__Problem requirements__
If a line in the records contains the string "OLED", show that line.
-- Supplied data follows --
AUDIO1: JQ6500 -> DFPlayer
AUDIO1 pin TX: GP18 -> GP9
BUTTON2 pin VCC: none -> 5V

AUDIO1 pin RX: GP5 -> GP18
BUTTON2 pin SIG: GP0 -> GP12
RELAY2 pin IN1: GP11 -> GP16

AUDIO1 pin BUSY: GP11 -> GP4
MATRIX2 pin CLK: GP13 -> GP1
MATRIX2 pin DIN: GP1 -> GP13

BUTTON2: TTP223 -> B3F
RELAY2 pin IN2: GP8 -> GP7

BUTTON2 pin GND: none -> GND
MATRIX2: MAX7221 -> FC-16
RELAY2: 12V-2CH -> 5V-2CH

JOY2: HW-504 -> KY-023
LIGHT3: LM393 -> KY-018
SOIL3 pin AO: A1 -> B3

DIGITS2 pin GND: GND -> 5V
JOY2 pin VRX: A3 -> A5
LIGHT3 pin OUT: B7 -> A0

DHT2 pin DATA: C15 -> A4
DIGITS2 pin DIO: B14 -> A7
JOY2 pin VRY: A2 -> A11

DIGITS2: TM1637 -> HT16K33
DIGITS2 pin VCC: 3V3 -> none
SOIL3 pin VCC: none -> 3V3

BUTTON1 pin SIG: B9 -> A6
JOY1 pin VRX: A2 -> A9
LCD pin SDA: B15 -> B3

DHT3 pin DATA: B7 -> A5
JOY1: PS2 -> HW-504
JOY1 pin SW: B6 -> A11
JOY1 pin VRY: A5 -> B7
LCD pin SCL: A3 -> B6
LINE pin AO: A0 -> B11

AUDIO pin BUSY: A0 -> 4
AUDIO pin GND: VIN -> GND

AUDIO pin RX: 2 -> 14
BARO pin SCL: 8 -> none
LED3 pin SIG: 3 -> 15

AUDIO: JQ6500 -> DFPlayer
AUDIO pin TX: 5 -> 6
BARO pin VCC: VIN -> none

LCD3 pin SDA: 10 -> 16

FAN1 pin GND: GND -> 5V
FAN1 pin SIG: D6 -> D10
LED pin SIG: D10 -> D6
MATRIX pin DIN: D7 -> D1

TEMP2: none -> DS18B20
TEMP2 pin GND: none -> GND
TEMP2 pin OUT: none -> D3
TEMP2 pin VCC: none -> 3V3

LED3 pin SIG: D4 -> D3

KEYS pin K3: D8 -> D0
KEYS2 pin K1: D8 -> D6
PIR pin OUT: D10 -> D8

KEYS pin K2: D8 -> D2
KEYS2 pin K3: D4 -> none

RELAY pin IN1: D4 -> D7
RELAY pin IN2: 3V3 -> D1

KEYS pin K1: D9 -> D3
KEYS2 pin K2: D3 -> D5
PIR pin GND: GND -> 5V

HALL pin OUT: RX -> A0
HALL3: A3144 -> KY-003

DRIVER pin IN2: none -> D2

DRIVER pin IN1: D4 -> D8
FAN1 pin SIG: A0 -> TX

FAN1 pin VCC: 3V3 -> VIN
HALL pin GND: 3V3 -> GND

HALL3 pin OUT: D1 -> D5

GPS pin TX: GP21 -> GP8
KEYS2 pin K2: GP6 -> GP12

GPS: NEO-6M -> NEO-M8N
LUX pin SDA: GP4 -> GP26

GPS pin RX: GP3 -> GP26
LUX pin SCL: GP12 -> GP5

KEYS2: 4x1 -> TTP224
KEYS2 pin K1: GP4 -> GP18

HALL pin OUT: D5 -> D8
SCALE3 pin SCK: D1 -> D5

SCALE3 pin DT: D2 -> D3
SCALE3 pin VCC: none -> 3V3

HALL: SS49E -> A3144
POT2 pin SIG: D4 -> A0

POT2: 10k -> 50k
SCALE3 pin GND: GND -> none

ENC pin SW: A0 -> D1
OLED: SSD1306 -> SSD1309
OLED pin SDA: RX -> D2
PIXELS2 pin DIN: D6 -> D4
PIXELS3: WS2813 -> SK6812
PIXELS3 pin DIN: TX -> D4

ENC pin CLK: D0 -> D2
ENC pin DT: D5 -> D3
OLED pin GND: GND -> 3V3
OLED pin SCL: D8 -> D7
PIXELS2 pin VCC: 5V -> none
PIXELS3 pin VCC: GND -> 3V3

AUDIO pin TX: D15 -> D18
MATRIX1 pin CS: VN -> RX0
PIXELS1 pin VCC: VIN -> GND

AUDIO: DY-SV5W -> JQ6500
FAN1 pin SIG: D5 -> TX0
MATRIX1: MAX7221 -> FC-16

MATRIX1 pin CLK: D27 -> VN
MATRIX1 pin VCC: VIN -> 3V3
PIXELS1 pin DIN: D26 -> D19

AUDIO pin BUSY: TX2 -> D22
-- Supplied data concluded --
__Answer area__
OLED: SSD1306 -> SSD1309
OLED pin SDA: RX -> D2
OLED pin GND: GND -> 3V3
OLED pin SCL: D8 -> D7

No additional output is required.